**The records**
________________________
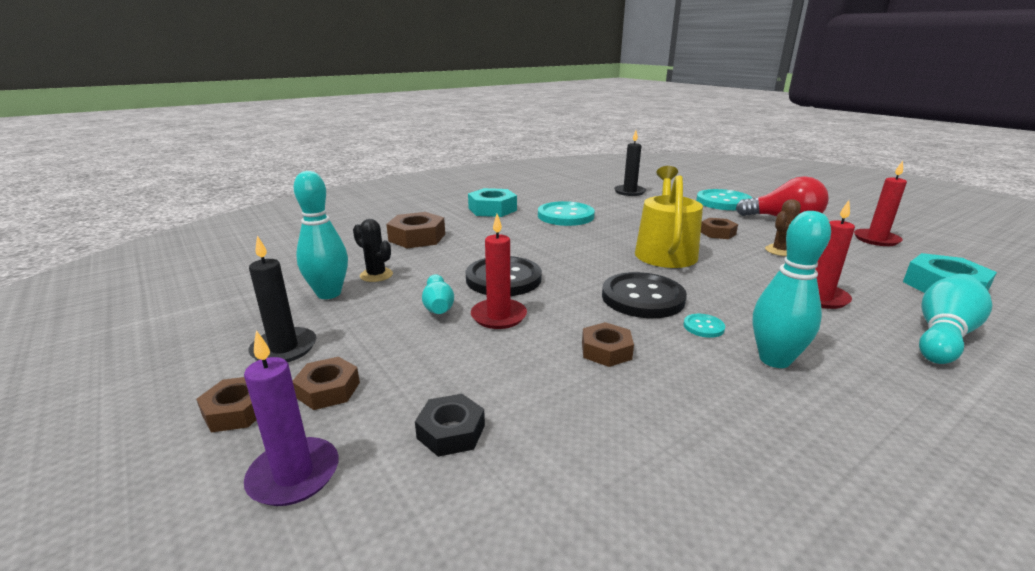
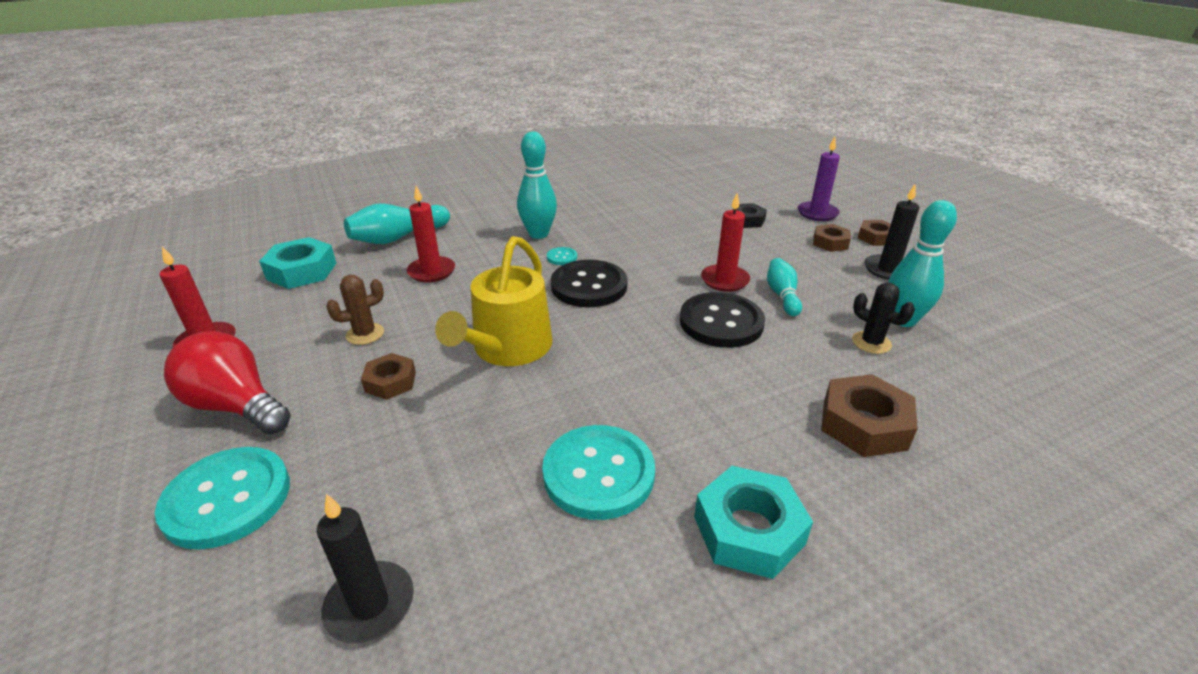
camera: 170 degrees left, 10 degrees up
(606, 350) = (646, 248): brown nut -> none

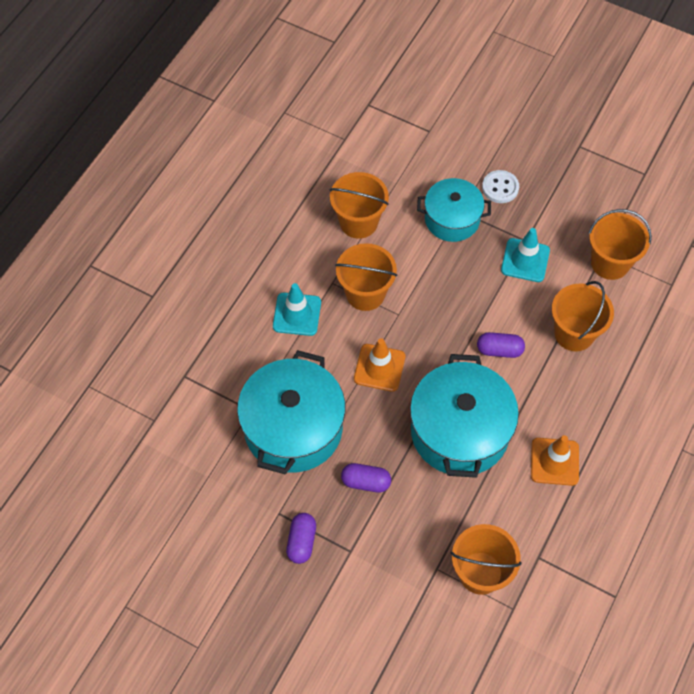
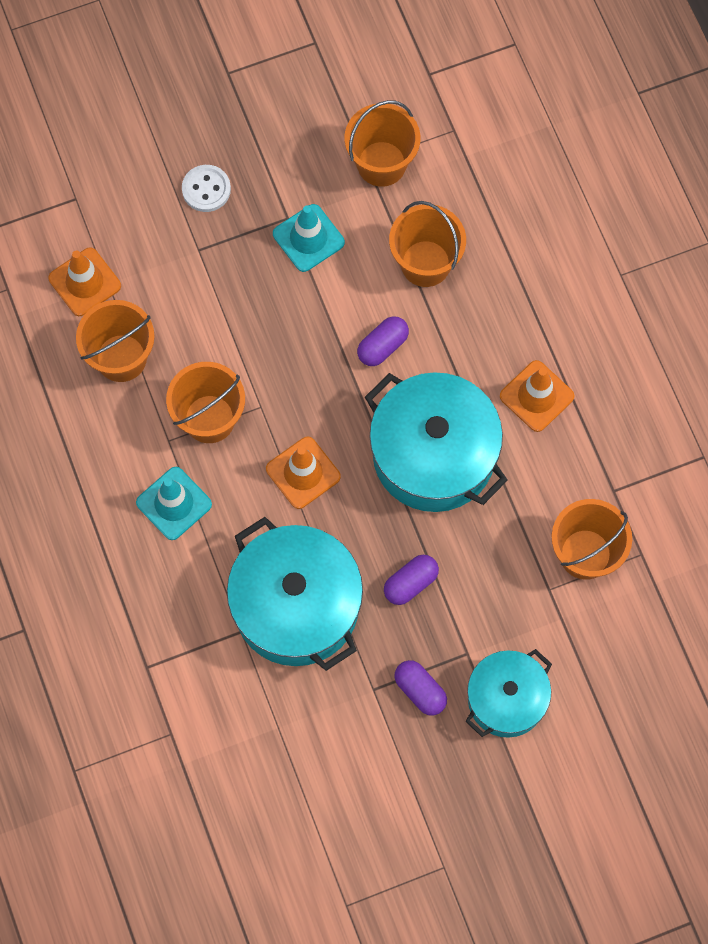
camera: 50 degrees left, 10 degrees up
(385, 171) = (85, 282): none -> orange traffic cone
(452, 219) = (200, 266): turquoise pot -> turquoise pot (506, 699)

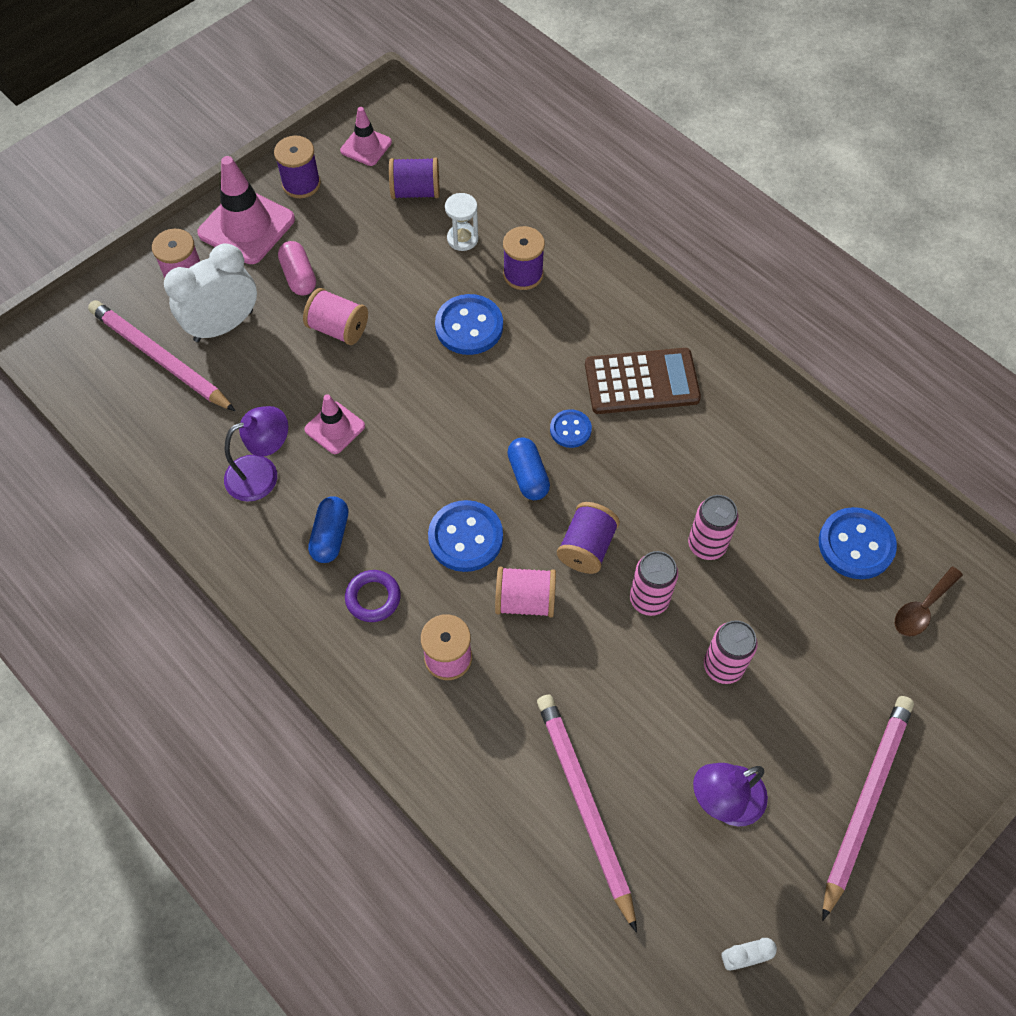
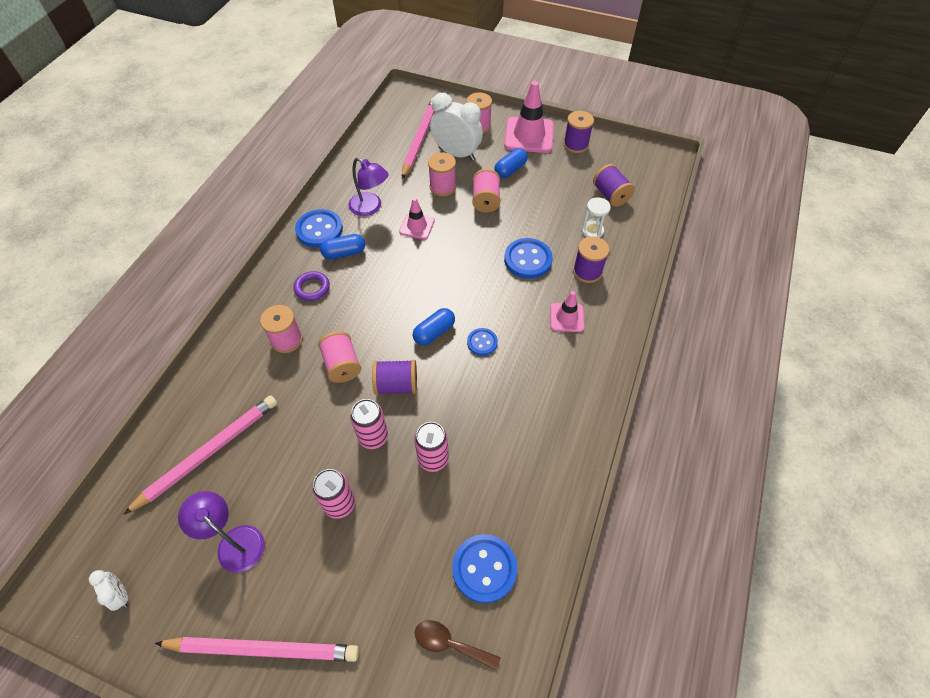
camera: 65 degrees right, 5 degrees down
(279, 368) = (442, 187): none -> pink spool
(299, 276) = (510, 170): pink capsule -> blue capsule
(366, 146) = (626, 160): pink traffic cone -> pink traffic cone (566, 317)
(465, 537) = (373, 317): blue button -> blue button (319, 230)
(641, 382) = (545, 370): brown calculator -> none

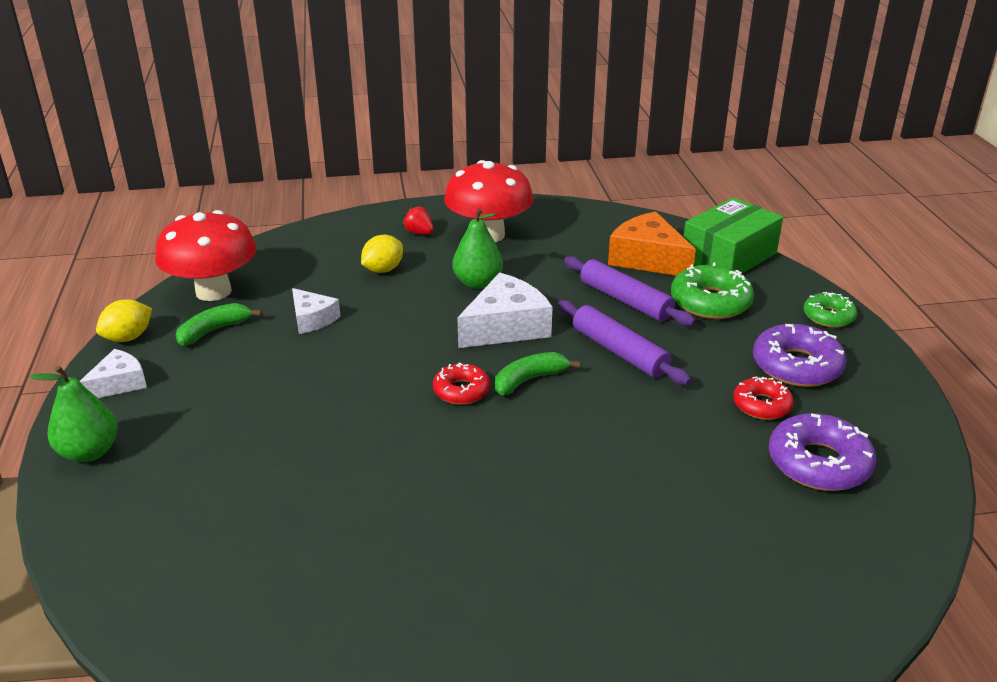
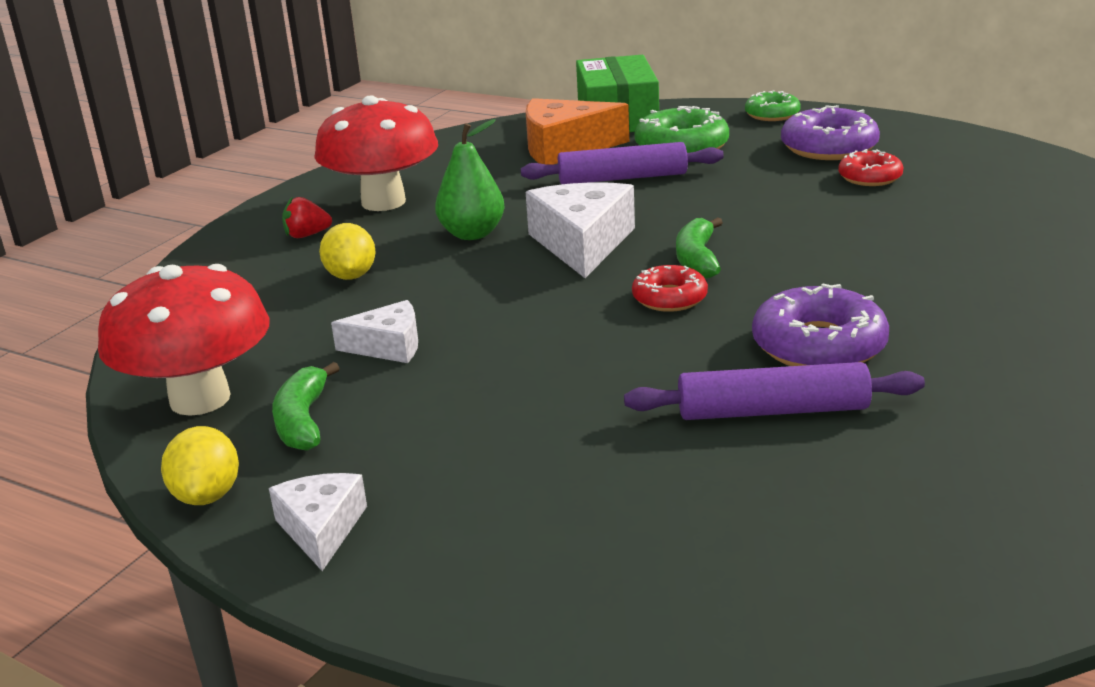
camera: 50 degrees left, 5 degrees down
(89, 452) = (466, 591): green pear -> none
(619, 352) = (707, 206): purple rolling pin -> purple rolling pin (772, 411)
(818, 463) = (976, 183): purple donut -> purple donut (819, 345)

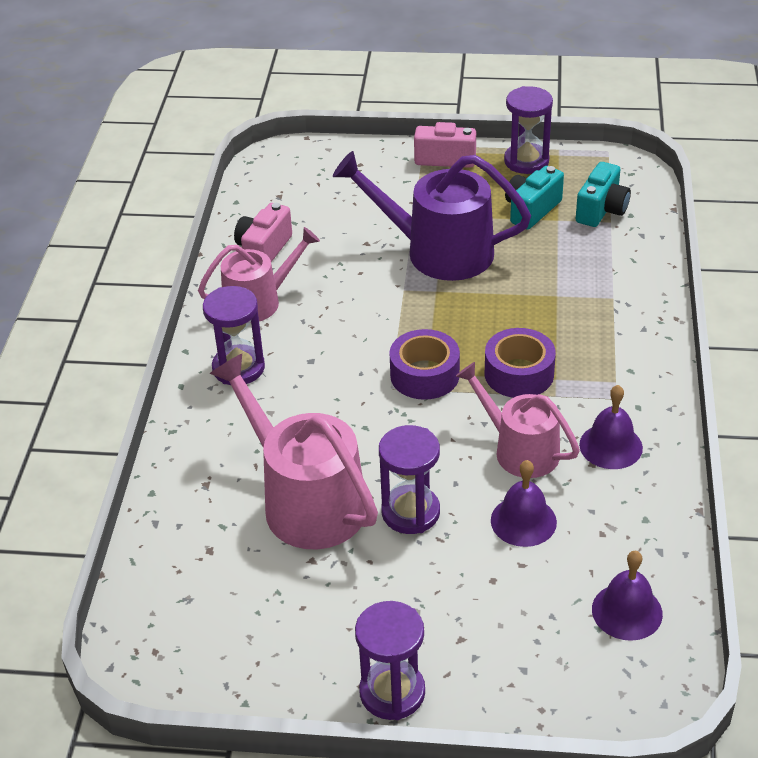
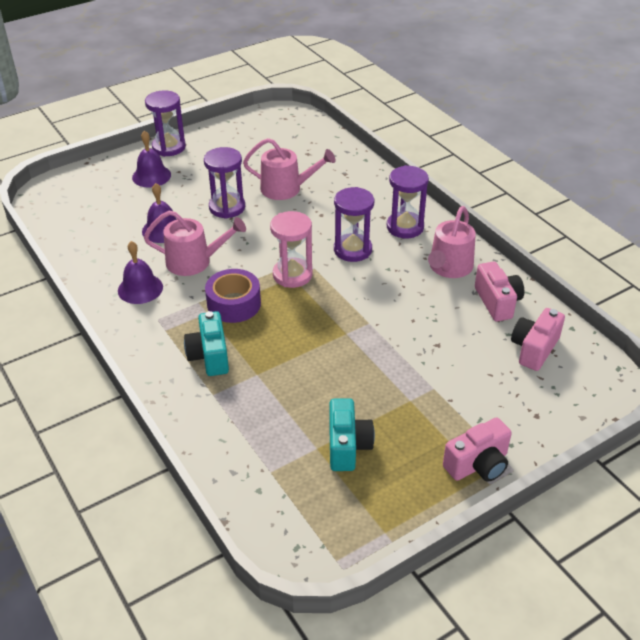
camera: 140 degrees right, 0 degrees up
(292, 202) = (534, 349): none -> pink camera
(306, 501) = (286, 188): pink watering can -> pink watering can, size x0.64
(424, 375) = (292, 275): purple tape -> pink hourglass
(439, 252) = (378, 365): purple watering can -> none
(526, 161) = (405, 504): purple hourglass -> purple hourglass (352, 250)
(601, 210) = (288, 481): turquoise camera -> turquoise camera (209, 356)
(627, 611) = (78, 217): purple bell -> purple bell (151, 176)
________________________
**What is required**
If a line in the listing above contains the word "down", include it in your count, then give only the final number.

**Answer to the problem**
2